[Opening Data to use section]

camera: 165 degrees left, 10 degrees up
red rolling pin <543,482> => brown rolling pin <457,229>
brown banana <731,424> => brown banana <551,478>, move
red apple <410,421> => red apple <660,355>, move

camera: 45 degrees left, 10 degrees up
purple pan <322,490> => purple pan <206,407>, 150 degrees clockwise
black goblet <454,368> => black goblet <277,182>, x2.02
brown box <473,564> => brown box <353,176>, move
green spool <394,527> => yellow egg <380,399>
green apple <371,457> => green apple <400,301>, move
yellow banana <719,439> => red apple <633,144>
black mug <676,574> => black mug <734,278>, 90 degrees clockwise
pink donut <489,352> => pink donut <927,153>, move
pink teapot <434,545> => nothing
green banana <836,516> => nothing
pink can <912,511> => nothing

[Closing Data to use section]
[Opening Data to use section]

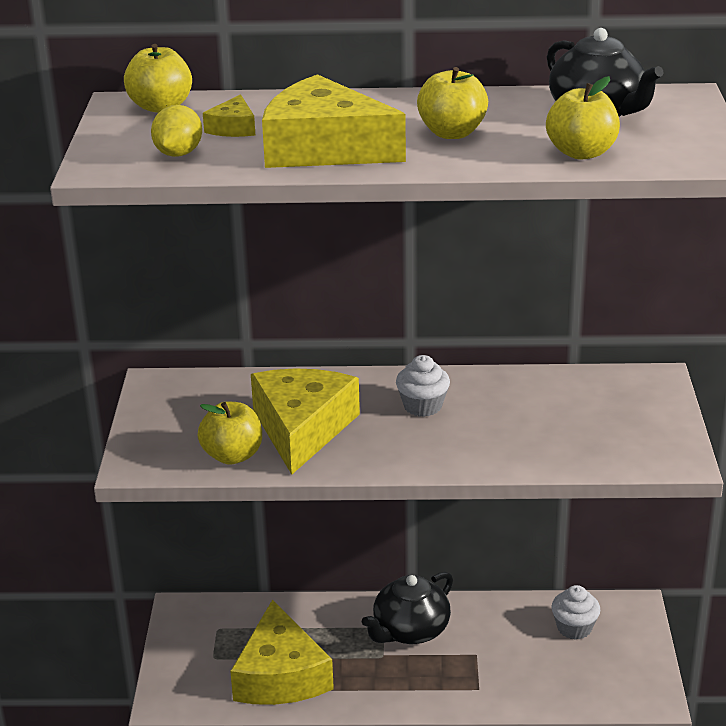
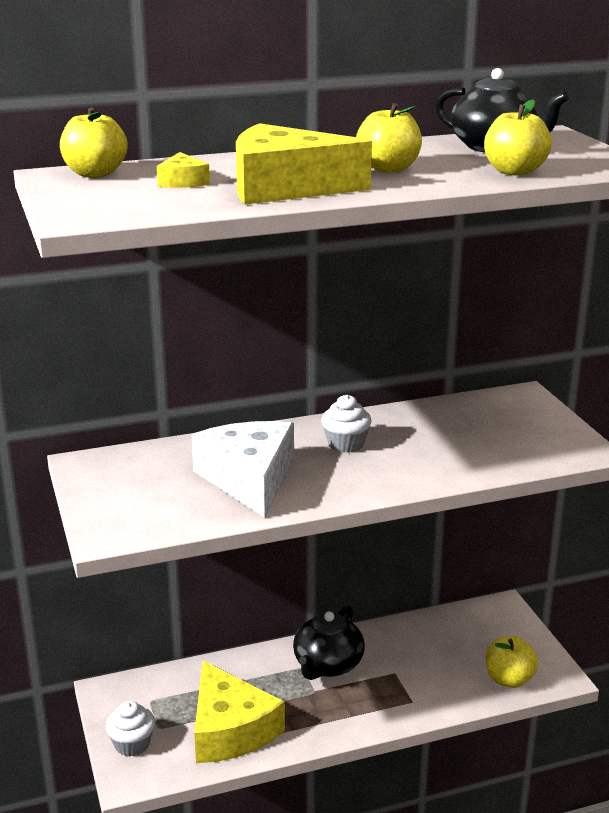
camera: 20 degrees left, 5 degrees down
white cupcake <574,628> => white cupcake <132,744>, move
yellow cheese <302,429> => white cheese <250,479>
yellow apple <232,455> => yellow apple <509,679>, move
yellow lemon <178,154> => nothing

[Closing Data to use section]

**Exercise objective**
Both end lines included, restate word for word the lines above from the line with "camera: 165 degrees left, 10 degrees up" to the line with "brown banana <731,424>", and nothing else.

**Response**
camera: 165 degrees left, 10 degrees up
red rolling pin <543,482> => brown rolling pin <457,229>
brown banana <731,424> => brown banana <551,478>, move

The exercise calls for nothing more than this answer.